Please output the entries below exactly as they are.

▶ **Edit tracking data**:
━━━━━━━━━━
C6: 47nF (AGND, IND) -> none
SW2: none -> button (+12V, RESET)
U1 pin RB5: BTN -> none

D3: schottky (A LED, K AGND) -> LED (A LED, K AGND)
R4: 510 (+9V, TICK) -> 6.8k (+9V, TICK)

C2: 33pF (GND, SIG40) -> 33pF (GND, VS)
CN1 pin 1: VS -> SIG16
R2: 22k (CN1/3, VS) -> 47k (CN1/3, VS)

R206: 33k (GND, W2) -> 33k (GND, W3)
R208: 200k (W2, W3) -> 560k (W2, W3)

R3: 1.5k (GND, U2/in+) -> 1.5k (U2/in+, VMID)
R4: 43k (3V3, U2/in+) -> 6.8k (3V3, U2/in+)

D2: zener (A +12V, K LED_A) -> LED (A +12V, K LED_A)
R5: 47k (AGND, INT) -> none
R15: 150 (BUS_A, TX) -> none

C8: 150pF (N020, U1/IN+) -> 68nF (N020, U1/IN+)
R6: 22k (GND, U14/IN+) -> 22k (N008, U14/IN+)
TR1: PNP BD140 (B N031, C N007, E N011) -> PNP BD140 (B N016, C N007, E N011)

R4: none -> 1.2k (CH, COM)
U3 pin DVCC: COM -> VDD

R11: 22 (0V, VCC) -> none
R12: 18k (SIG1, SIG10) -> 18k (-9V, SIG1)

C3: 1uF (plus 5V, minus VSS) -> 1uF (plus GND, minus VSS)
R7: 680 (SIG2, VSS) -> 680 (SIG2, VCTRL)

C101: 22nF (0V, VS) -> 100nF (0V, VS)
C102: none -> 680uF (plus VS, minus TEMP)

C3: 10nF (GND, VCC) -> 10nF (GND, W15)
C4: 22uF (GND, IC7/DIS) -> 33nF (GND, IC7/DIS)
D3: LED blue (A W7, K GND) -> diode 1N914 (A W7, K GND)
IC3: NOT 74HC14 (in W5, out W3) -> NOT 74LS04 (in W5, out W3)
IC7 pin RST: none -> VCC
━━━━━━━━━━
▶ **Task response**:
C6: 47nF (AGND, IND) -> none
SW2: none -> button (+12V, RESET)
U1 pin RB5: BTN -> none

D3: schottky (A LED, K AGND) -> LED (A LED, K AGND)
R4: 510 (+9V, TICK) -> 6.8k (+9V, TICK)

C2: 33pF (GND, SIG40) -> 33pF (GND, VS)
CN1 pin 1: VS -> SIG16
R2: 22k (CN1/3, VS) -> 47k (CN1/3, VS)

R206: 33k (GND, W2) -> 33k (GND, W3)
R208: 200k (W2, W3) -> 560k (W2, W3)

R3: 1.5k (GND, U2/in+) -> 1.5k (U2/in+, VMID)
R4: 43k (3V3, U2/in+) -> 6.8k (3V3, U2/in+)

D2: zener (A +12V, K LED_A) -> LED (A +12V, K LED_A)
R5: 47k (AGND, INT) -> none
R15: 150 (BUS_A, TX) -> none

C8: 150pF (N020, U1/IN+) -> 68nF (N020, U1/IN+)
R6: 22k (GND, U14/IN+) -> 22k (N008, U14/IN+)
TR1: PNP BD140 (B N031, C N007, E N011) -> PNP BD140 (B N016, C N007, E N011)

R4: none -> 1.2k (CH, COM)
U3 pin DVCC: COM -> VDD

R11: 22 (0V, VCC) -> none
R12: 18k (SIG1, SIG10) -> 18k (-9V, SIG1)

C3: 1uF (plus 5V, minus VSS) -> 1uF (plus GND, minus VSS)
R7: 680 (SIG2, VSS) -> 680 (SIG2, VCTRL)

C101: 22nF (0V, VS) -> 100nF (0V, VS)
C102: none -> 680uF (plus VS, minus TEMP)

C3: 10nF (GND, VCC) -> 10nF (GND, W15)
C4: 22uF (GND, IC7/DIS) -> 33nF (GND, IC7/DIS)
D3: LED blue (A W7, K GND) -> diode 1N914 (A W7, K GND)
IC3: NOT 74HC14 (in W5, out W3) -> NOT 74LS04 (in W5, out W3)
IC7 pin RST: none -> VCC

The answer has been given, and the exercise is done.